WHAT NEEDS TO BE DONE: Output all entries verbatim. Skip pictures.

PROVIDED DATA:
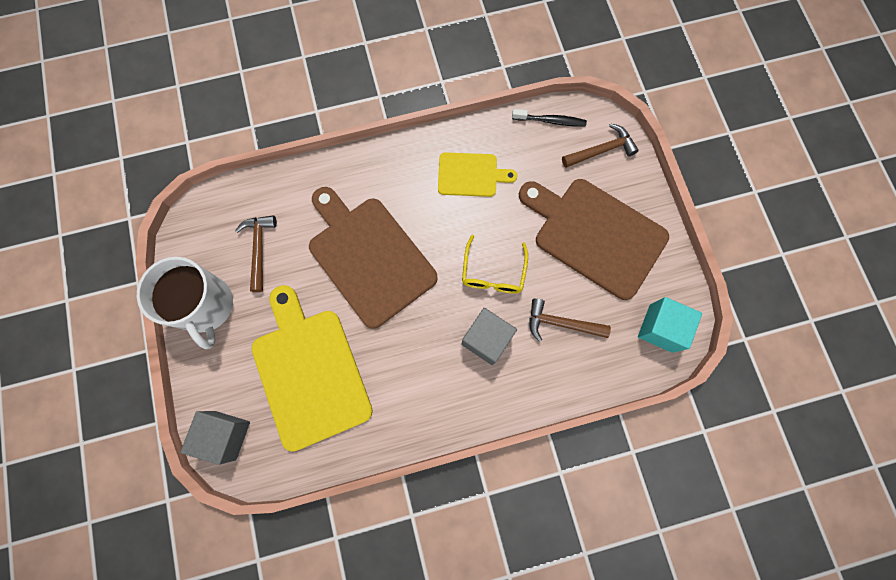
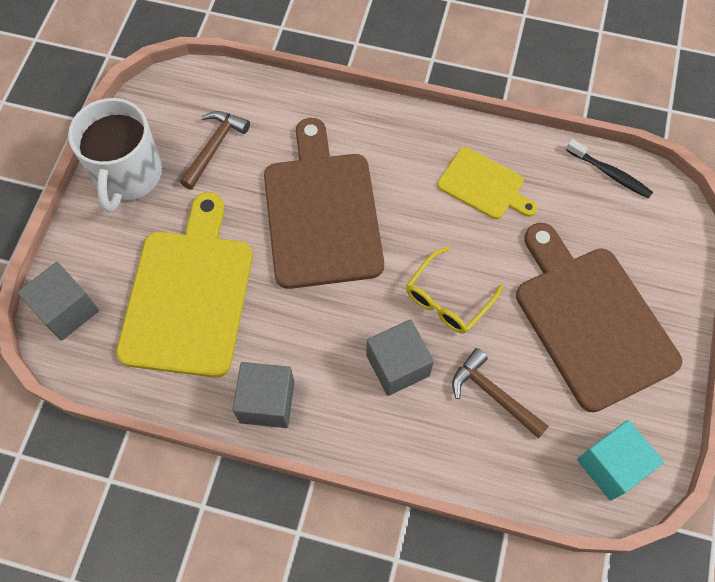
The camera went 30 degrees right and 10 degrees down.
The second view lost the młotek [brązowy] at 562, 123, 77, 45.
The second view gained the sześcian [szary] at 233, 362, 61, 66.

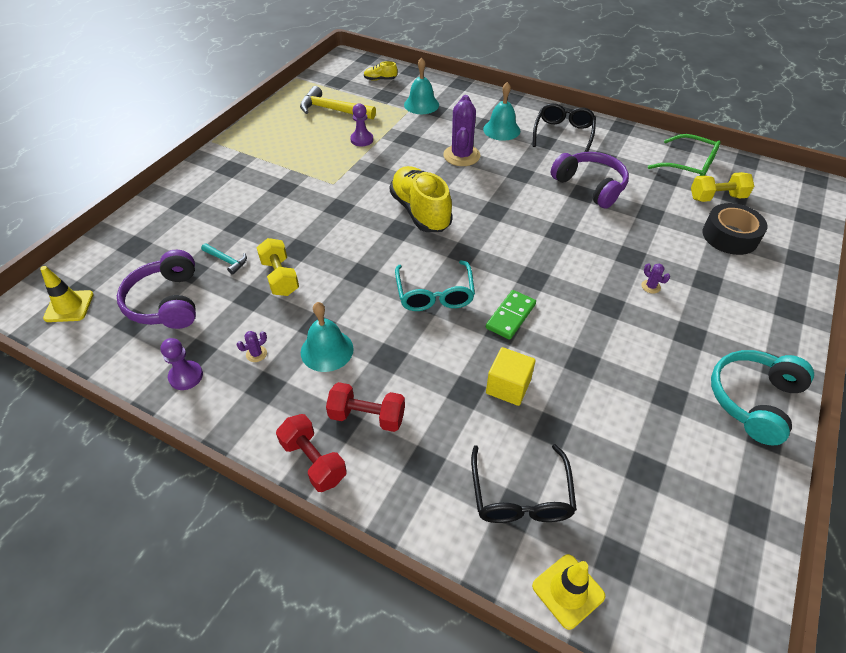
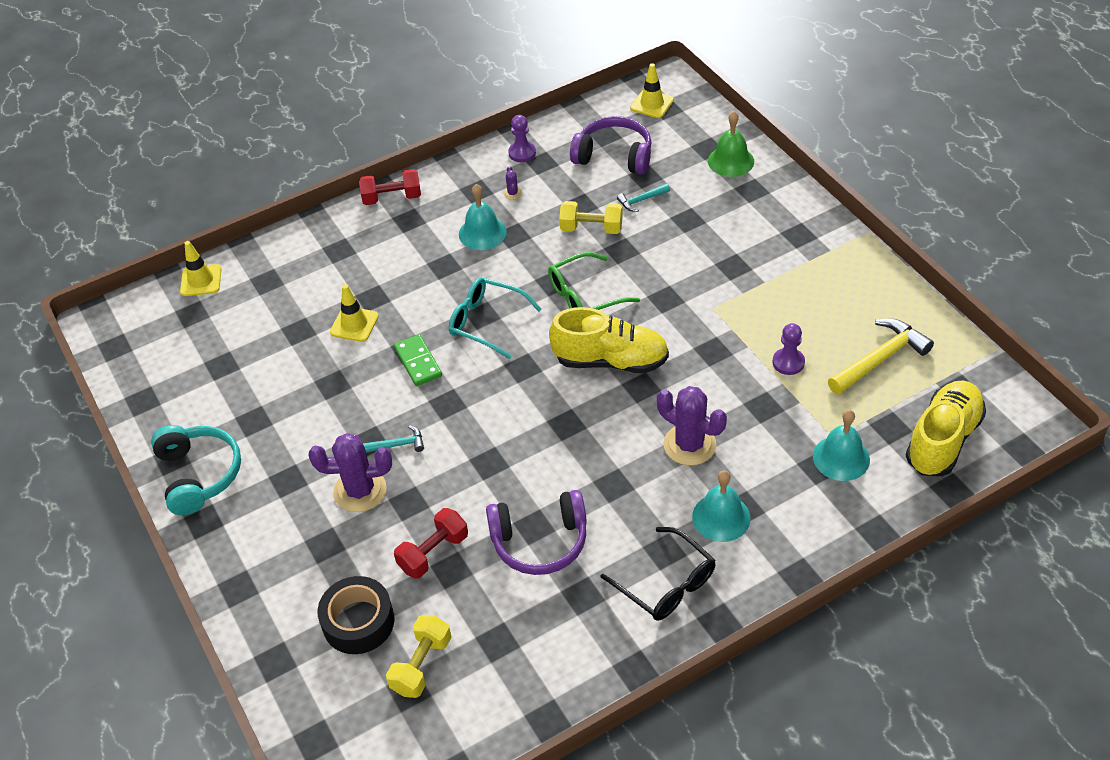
The camera went 125 degrees right and 0 degrees up.
The hantel [czerwony] ended up elsewhere, having gone from 326, 382, 79, 50 to 394, 508, 74, 70.
The size of the but [żółty] at 364, 61, 33, 20 changed by a factor of 2.23.
The second view lost the okulary [czarny] at 471, 444, 106, 79.
Where the sześcian [żółty] stood at 486, 347, 50, 59, the pachołek [żółty] came to stand at 330, 284, 49, 58.
The size of the kaktus [fioletowy] at 641, 263, 29, 30 changed by a factor of 2.41.
The okulary [zielony] ended up elsewhere, having gone from 648, 134, 73, 42 to 548, 252, 92, 58.
The second view gained the młotek [turkusowy] at 363, 425, 61, 28.
The second view gained the dzwonek [zielony] at 708, 111, 46, 66.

ANSWER TO THIS PROBLEM:
The camera went 30 degrees right and 10 degrees down.
The second view lost the młotek [brązowy] at 562, 123, 77, 45.
The second view gained the sześcian [szary] at 233, 362, 61, 66.

The camera went 125 degrees right and 0 degrees up.
The hantel [czerwony] ended up elsewhere, having gone from 326, 382, 79, 50 to 394, 508, 74, 70.
The size of the but [żółty] at 364, 61, 33, 20 changed by a factor of 2.23.
The second view lost the okulary [czarny] at 471, 444, 106, 79.
Where the sześcian [żółty] stood at 486, 347, 50, 59, the pachołek [żółty] came to stand at 330, 284, 49, 58.
The size of the kaktus [fioletowy] at 641, 263, 29, 30 changed by a factor of 2.41.
The okulary [zielony] ended up elsewhere, having gone from 648, 134, 73, 42 to 548, 252, 92, 58.
The second view gained the młotek [turkusowy] at 363, 425, 61, 28.
The second view gained the dzwonek [zielony] at 708, 111, 46, 66.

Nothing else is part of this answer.